▸ Records for this task
....................
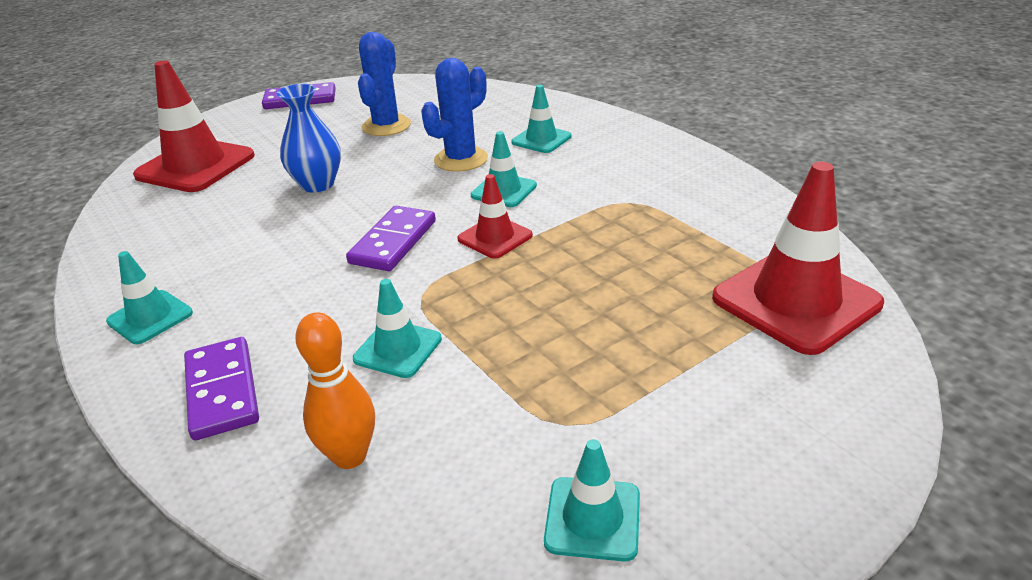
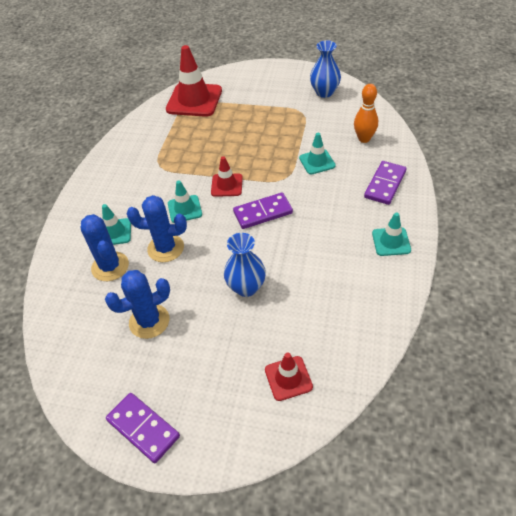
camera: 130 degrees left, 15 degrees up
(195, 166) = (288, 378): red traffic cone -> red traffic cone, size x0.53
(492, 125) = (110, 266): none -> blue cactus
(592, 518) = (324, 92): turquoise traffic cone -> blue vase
....................
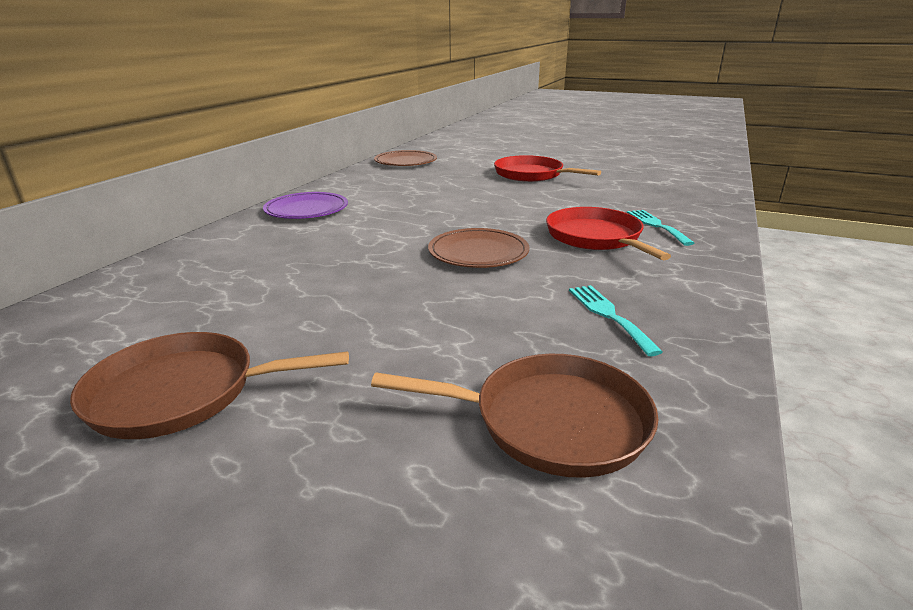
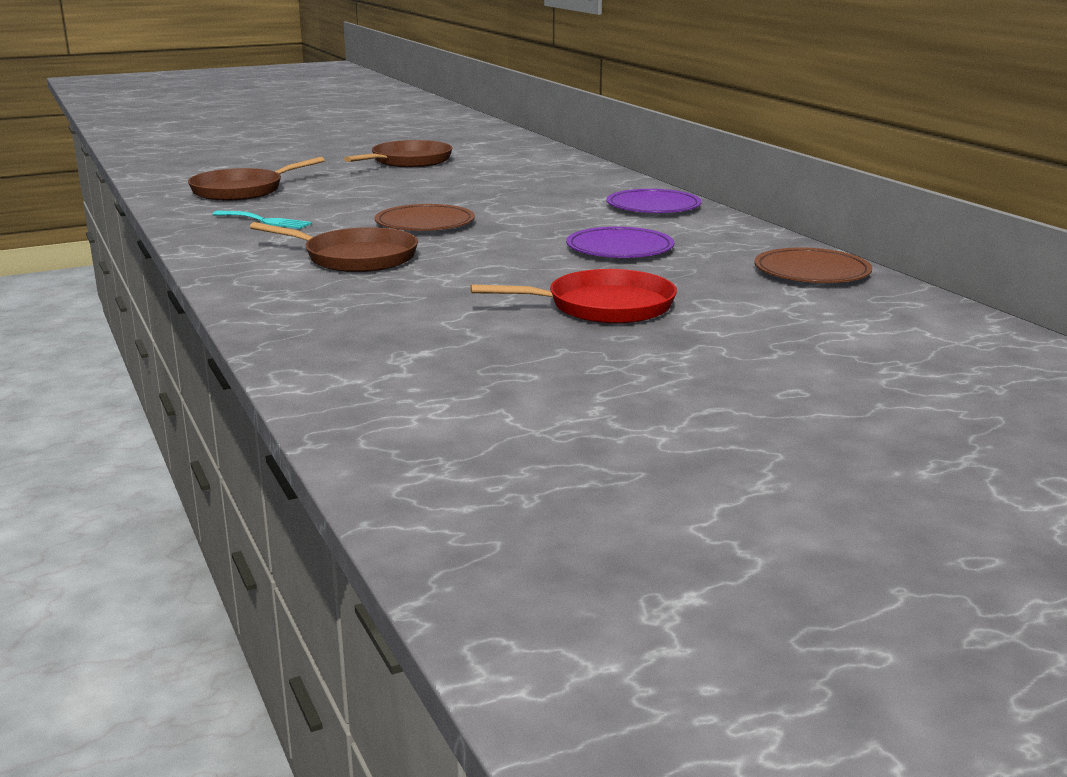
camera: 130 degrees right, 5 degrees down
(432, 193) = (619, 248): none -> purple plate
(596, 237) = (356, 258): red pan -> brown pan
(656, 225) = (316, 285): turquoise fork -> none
....................
▸ Exercise details
Report the number of lines in the listing that contain the word "none". No other words are permitted.

▸ Solution to the problem
3